__To do__: Would you copy every record exactly as it stands and drop the pictures?

Colored object listings:
- - -
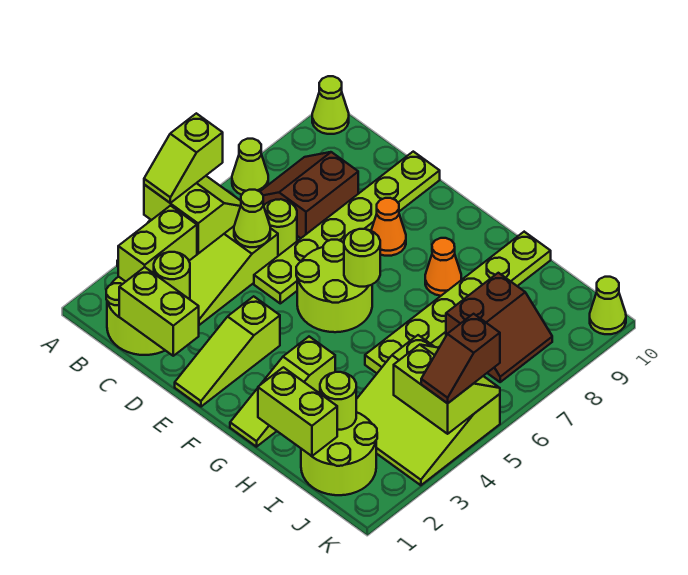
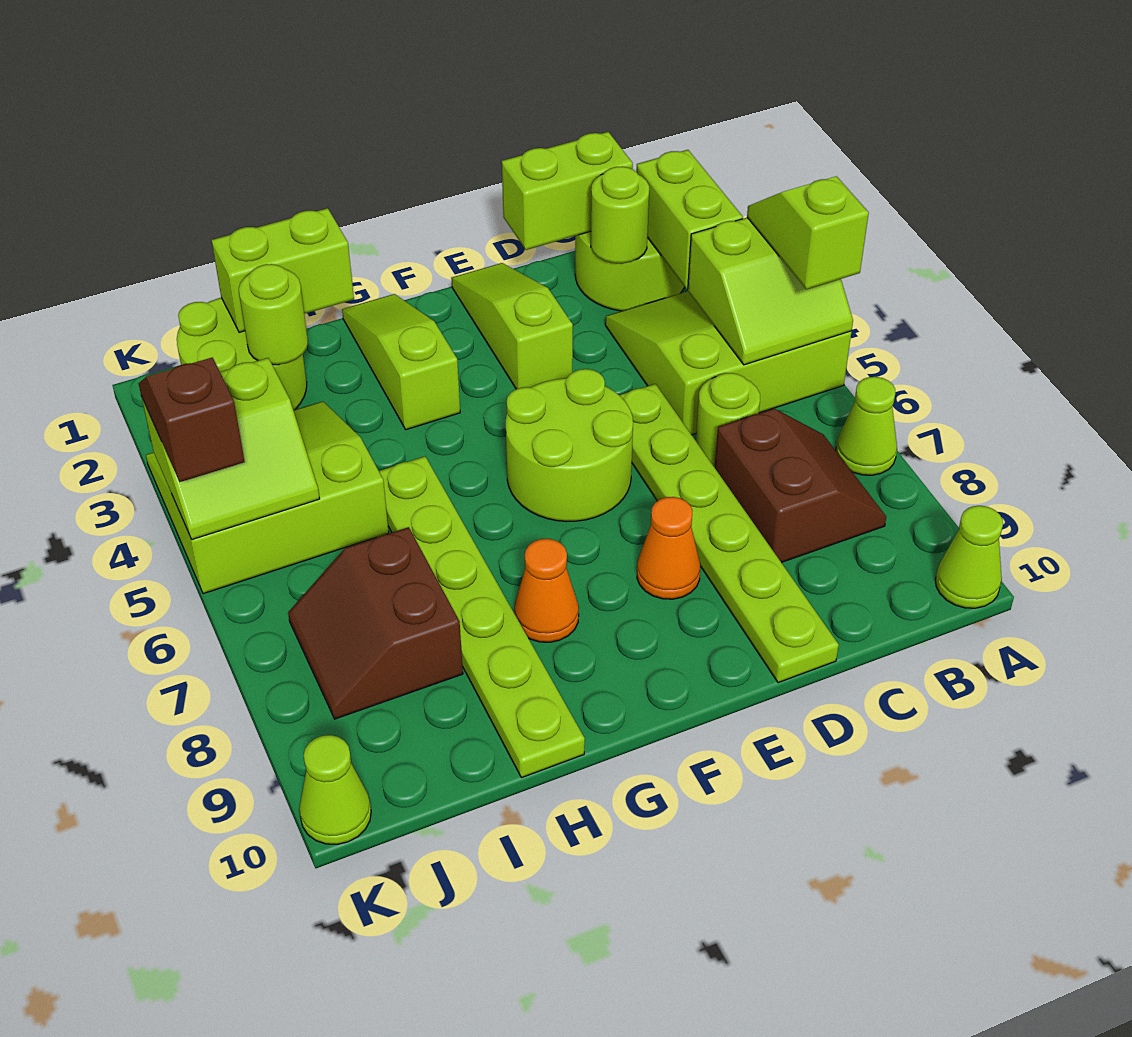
lime cone C5 level 2 -> none
lime round brick F6 level 2 -> none

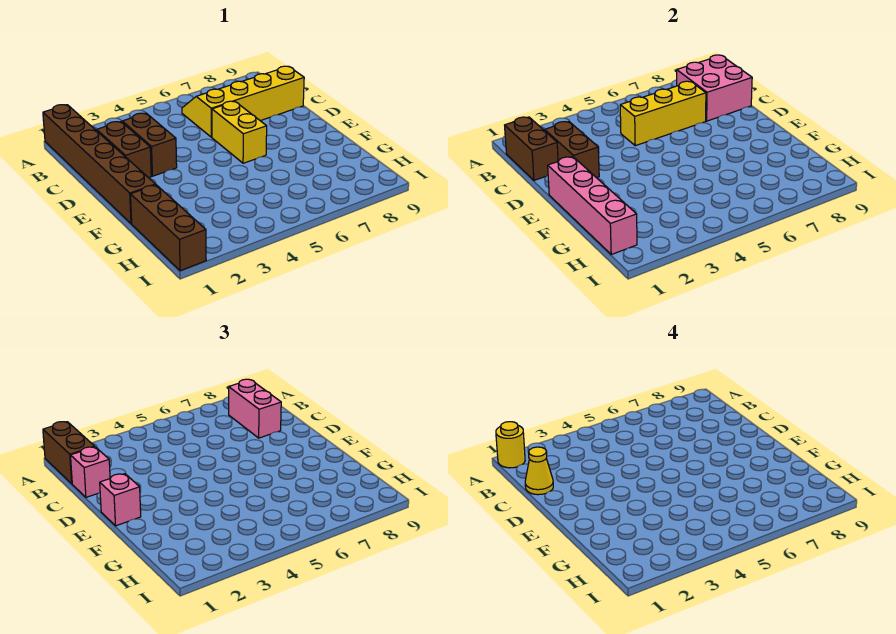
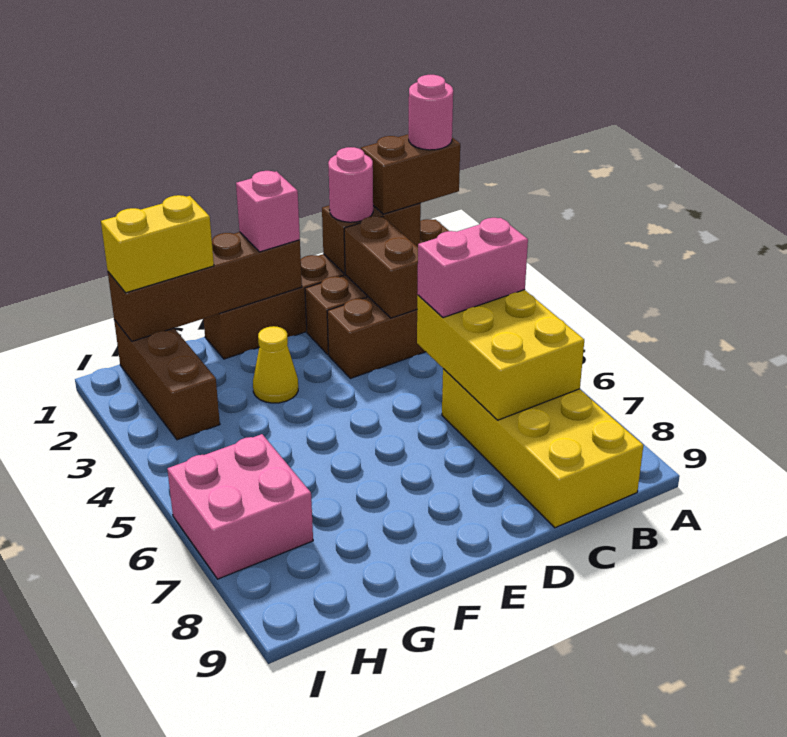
yellow round brick A1 level 4 -> pink round brick A1 level 4
yellow slope B6:C9 level 1 top C -> yellow brick B6:C9 level 1
pink brick B8:C9 level 2 -> pink brick H6:I7 level 1
pink brick B8:C8 level 3 -> pink brick B5:C5 level 3
pink brick C1 level 3 -> pink round brick C1 level 3
yellow cone C1 level 4 -> yellow cone F3 level 1
brown brick C2:D2 level 2 -> brown brick C2:C3 level 2
yellow brick C5:C7 level 2 -> yellow brick B5:C7 level 2
yellow brick D6:E6 level 1 -> yellow brick G1:H1 level 3
pink brick E1:H1 level 2 -> brown brick E1:H1 level 2
brown brick G1:I1 level 1 -> brown brick H1:H3 level 1

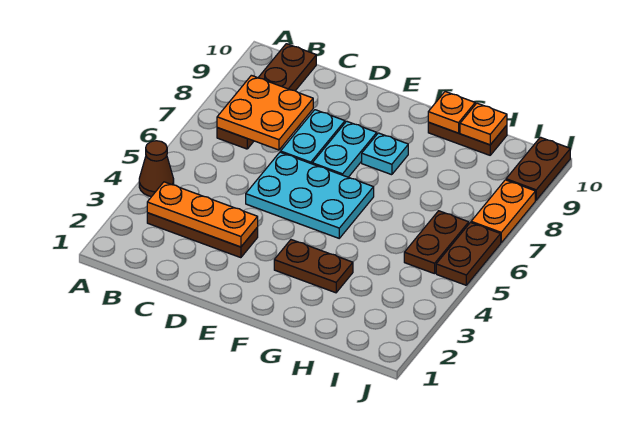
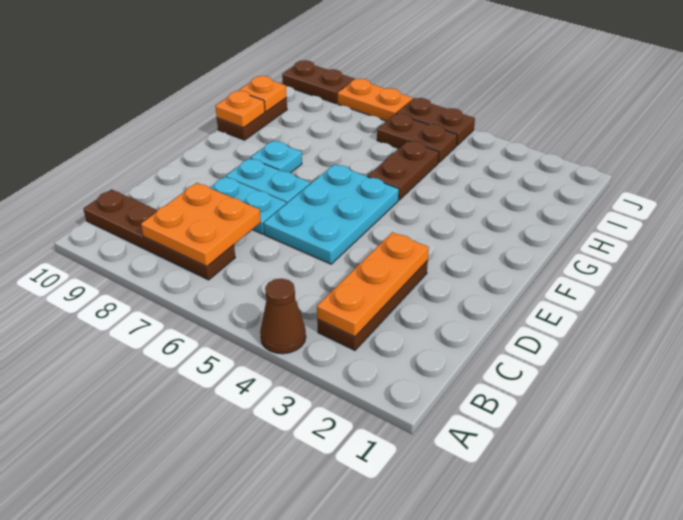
brown plate F3:G3 level 1 -> brown plate G5:H5 level 1

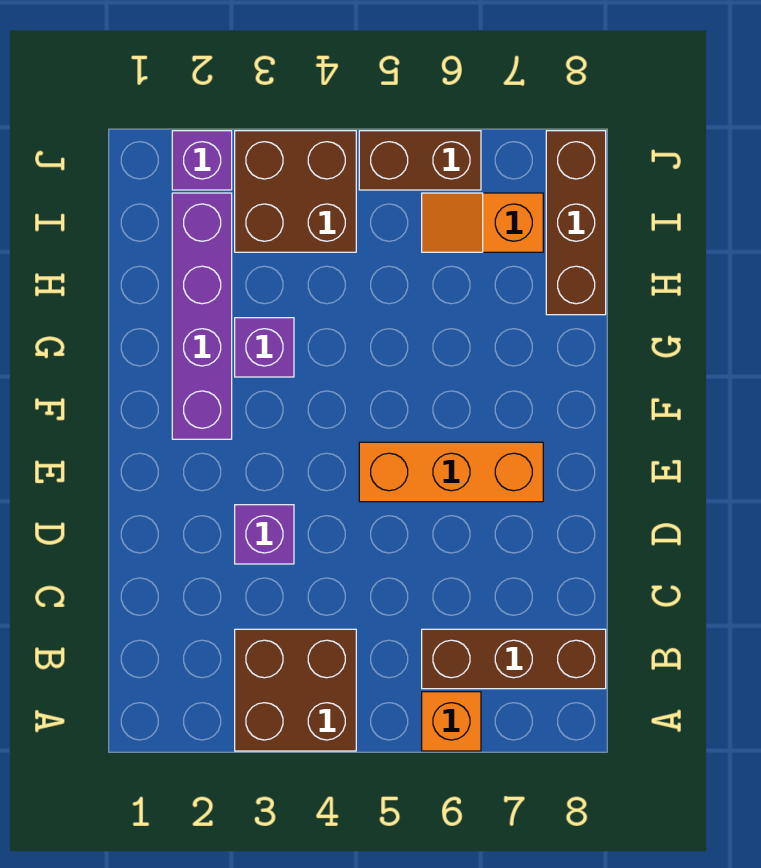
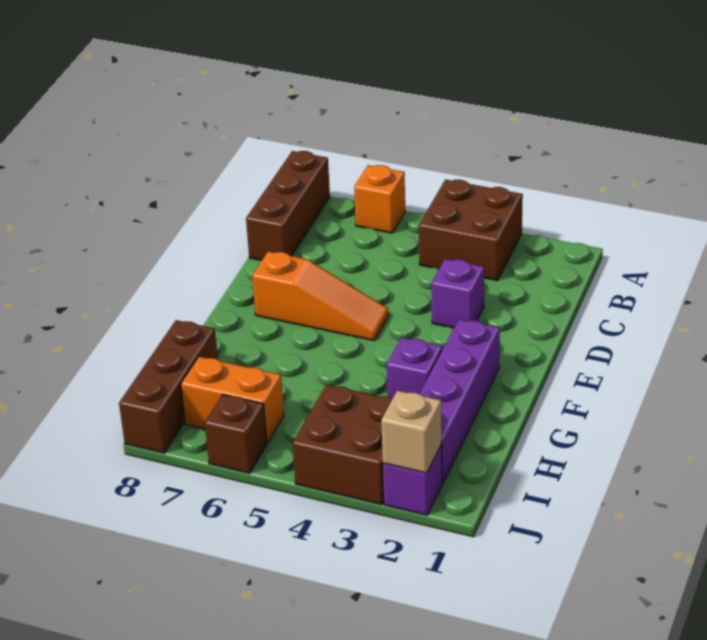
brown brick B6:B8 level 1 -> brown brick A8:C8 level 1
orange brick E5:E7 level 1 -> orange slope E5:E7 level 1 top 7
orange slope I6:I7 level 1 top 7 -> orange brick I6:I7 level 1
none -> tan brick J2 level 2
brown brick J5:J6 level 1 -> brown brick J6 level 1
- - -
__Output below__:
lime cone C5 level 2 -> none
lime round brick F6 level 2 -> none

yellow round brick A1 level 4 -> pink round brick A1 level 4
yellow slope B6:C9 level 1 top C -> yellow brick B6:C9 level 1
pink brick B8:C9 level 2 -> pink brick H6:I7 level 1
pink brick B8:C8 level 3 -> pink brick B5:C5 level 3
pink brick C1 level 3 -> pink round brick C1 level 3
yellow cone C1 level 4 -> yellow cone F3 level 1
brown brick C2:D2 level 2 -> brown brick C2:C3 level 2
yellow brick C5:C7 level 2 -> yellow brick B5:C7 level 2
yellow brick D6:E6 level 1 -> yellow brick G1:H1 level 3
pink brick E1:H1 level 2 -> brown brick E1:H1 level 2
brown brick G1:I1 level 1 -> brown brick H1:H3 level 1

brown plate F3:G3 level 1 -> brown plate G5:H5 level 1

brown brick B6:B8 level 1 -> brown brick A8:C8 level 1
orange brick E5:E7 level 1 -> orange slope E5:E7 level 1 top 7
orange slope I6:I7 level 1 top 7 -> orange brick I6:I7 level 1
none -> tan brick J2 level 2
brown brick J5:J6 level 1 -> brown brick J6 level 1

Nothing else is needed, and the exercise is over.